Look through the data below and return each line where "ellipse" appears.

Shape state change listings
=== Begin Enclosure ===

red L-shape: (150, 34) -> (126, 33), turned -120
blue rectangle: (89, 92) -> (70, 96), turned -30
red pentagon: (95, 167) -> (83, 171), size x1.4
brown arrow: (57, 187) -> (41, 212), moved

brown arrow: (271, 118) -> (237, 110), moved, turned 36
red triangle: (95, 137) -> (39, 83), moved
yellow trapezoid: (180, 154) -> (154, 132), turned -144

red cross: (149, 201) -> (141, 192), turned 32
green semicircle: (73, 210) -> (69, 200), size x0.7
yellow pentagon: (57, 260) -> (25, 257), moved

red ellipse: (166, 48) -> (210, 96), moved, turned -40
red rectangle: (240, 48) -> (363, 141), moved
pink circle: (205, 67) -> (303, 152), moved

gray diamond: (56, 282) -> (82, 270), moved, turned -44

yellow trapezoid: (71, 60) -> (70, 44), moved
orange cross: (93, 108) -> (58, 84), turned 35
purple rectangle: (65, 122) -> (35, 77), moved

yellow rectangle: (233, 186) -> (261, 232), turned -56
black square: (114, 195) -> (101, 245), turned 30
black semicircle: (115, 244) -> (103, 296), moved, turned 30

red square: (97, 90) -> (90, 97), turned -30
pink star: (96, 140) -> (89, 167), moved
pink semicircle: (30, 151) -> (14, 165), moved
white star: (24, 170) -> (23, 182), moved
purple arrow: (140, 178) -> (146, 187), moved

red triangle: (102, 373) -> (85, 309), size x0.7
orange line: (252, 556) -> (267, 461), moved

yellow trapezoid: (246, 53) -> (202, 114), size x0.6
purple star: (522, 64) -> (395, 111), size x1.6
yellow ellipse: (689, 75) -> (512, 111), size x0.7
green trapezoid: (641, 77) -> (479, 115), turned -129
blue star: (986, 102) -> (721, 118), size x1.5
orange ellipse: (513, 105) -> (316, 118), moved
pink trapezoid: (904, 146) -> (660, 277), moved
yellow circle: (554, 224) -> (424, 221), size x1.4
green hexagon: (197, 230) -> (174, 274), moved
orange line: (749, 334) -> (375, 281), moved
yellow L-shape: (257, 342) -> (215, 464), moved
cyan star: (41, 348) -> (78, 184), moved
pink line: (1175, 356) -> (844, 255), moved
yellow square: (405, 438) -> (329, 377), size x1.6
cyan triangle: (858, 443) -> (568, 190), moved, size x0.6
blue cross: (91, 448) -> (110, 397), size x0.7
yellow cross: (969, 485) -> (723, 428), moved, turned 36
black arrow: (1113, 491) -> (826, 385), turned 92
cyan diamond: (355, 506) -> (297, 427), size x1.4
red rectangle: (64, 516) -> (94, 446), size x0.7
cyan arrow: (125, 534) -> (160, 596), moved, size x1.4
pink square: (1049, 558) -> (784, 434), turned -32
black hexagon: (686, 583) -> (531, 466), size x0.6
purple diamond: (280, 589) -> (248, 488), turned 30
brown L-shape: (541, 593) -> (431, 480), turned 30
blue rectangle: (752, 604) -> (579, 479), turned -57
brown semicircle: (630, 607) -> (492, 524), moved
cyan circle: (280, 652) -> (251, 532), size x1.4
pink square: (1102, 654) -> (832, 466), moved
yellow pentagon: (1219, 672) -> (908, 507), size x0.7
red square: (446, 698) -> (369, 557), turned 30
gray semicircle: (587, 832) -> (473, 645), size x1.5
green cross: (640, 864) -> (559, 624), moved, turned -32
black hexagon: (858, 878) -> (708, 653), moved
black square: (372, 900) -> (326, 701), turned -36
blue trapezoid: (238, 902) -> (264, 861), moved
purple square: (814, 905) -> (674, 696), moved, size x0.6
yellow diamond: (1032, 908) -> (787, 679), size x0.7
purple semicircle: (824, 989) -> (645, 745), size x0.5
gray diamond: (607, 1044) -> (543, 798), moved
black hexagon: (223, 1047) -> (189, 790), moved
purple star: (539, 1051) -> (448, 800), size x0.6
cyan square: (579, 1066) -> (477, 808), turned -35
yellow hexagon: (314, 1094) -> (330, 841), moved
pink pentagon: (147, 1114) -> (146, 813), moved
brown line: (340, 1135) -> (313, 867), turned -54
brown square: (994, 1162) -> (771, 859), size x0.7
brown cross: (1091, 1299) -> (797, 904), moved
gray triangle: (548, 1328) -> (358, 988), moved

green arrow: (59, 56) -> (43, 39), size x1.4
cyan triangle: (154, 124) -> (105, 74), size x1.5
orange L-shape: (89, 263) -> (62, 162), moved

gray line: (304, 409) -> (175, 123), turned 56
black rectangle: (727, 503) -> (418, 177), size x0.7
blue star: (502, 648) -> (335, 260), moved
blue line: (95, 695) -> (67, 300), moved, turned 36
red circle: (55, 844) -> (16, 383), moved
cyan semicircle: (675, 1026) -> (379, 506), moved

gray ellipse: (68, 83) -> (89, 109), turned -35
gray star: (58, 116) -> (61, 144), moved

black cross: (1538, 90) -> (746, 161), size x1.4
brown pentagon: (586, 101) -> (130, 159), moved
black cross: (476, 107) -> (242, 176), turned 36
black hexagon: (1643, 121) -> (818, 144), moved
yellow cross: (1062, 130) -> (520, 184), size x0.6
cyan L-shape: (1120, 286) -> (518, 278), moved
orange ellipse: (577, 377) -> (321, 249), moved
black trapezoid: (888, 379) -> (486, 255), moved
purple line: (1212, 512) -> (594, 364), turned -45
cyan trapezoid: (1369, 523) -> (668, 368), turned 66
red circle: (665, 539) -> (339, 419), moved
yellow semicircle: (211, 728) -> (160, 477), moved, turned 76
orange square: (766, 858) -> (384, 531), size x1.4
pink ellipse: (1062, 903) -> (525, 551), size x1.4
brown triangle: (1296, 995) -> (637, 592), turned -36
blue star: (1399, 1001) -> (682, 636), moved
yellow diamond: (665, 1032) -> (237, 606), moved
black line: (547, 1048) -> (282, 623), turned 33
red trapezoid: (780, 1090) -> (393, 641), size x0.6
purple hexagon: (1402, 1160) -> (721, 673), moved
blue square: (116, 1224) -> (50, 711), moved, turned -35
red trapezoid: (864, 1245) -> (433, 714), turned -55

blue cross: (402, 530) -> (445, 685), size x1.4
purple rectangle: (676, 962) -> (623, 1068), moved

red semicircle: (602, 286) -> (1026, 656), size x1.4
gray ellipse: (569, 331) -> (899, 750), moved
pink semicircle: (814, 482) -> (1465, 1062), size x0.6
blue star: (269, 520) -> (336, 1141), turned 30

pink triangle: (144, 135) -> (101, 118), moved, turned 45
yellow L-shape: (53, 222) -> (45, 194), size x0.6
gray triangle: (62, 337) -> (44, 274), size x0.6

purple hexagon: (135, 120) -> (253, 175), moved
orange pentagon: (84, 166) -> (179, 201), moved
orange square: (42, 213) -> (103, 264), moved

=== End Enclosure ===

- [Solved problem]
red ellipse: (166, 48) -> (210, 96), moved, turned -40
yellow ellipse: (689, 75) -> (512, 111), size x0.7
orange ellipse: (513, 105) -> (316, 118), moved
gray ellipse: (68, 83) -> (89, 109), turned -35
orange ellipse: (577, 377) -> (321, 249), moved
pink ellipse: (1062, 903) -> (525, 551), size x1.4
gray ellipse: (569, 331) -> (899, 750), moved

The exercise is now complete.